__The problem__
Filter the listing below, copying every line that contains the string "positioned".

__Material for this task__
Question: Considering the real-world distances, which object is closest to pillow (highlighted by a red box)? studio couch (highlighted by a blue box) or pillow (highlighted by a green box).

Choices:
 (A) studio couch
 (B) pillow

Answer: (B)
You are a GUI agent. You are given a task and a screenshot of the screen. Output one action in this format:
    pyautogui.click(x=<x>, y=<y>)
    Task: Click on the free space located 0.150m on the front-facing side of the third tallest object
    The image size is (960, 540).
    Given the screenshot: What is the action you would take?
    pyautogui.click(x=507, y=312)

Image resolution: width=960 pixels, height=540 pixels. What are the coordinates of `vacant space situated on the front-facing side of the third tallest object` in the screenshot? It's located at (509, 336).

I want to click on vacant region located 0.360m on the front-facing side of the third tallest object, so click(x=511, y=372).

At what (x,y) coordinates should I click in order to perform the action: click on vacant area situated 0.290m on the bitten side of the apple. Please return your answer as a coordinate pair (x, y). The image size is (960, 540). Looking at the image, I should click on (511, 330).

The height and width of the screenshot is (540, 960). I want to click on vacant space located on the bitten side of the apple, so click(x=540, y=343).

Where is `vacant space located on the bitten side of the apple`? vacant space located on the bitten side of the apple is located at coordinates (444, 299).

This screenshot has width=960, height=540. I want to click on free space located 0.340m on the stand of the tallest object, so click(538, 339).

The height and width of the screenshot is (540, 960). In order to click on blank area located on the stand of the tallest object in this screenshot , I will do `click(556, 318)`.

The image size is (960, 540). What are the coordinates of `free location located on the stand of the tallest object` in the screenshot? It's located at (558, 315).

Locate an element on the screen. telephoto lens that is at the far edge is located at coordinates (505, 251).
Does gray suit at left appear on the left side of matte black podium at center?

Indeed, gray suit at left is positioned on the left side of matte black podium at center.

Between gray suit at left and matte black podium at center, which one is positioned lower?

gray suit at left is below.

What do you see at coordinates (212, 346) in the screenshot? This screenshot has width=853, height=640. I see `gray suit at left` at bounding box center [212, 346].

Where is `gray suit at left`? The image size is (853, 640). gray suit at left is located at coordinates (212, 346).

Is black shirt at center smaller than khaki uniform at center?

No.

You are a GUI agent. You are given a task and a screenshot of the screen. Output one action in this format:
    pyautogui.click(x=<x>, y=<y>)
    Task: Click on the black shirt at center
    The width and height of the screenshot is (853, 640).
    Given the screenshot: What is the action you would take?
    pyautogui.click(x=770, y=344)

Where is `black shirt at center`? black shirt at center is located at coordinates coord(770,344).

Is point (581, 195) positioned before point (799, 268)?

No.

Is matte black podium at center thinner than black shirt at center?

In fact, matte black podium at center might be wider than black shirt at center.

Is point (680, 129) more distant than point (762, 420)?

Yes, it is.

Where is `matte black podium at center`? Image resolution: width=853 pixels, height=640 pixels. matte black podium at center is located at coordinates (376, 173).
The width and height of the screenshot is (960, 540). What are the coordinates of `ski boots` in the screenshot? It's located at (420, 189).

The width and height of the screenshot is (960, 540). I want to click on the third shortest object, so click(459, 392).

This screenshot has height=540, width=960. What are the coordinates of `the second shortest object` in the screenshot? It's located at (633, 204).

__Answer for this exercise__
Indeed, gray suit at left is positioned on the left side of matte black podium at center.
Between gray suit at left and matte black podium at center, which one is positioned lower?
Is point (581, 195) positioned before point (799, 268)?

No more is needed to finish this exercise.